- _TASK DETAILS_:
Write out every record below exactly as given. Leave the pictures out.

============================================================

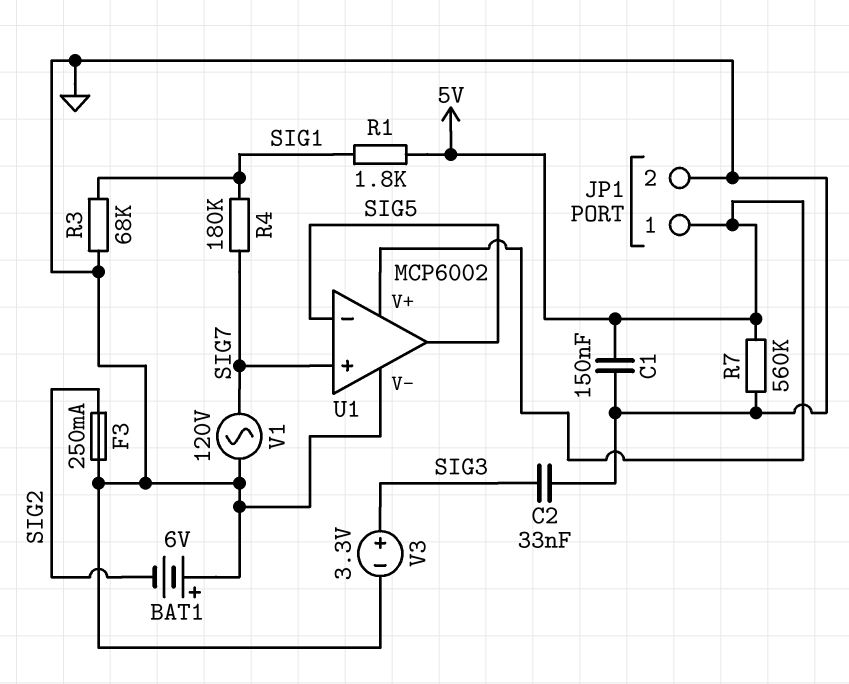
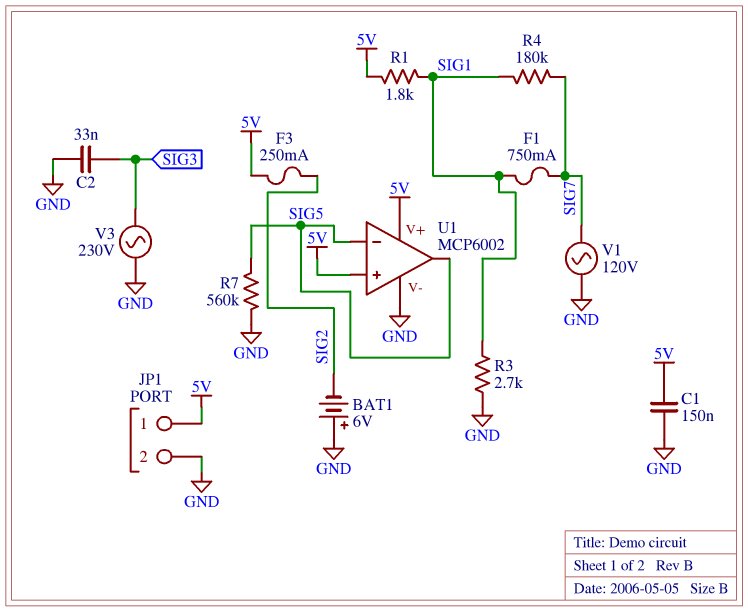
F1: none -> 750mA (SIG1, SIG7)
F3: 250mA (GND, SIG2) -> 250mA (5V, SIG2)
R3: 68k (GND, SIG1) -> 2.7k (GND, SIG1)
R7: 560k (5V, GND) -> 560k (GND, SIG5)
U1 pin in+: SIG7 -> 5V
V3: 3.3V (plus SIG3, minus GND) -> AC 230V (GND, SIG3)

============================================================

- _ANSWER SECTION_:
F1: none -> 750mA (SIG1, SIG7)
F3: 250mA (GND, SIG2) -> 250mA (5V, SIG2)
R3: 68k (GND, SIG1) -> 2.7k (GND, SIG1)
R7: 560k (5V, GND) -> 560k (GND, SIG5)
U1 pin in+: SIG7 -> 5V
V3: 3.3V (plus SIG3, minus GND) -> AC 230V (GND, SIG3)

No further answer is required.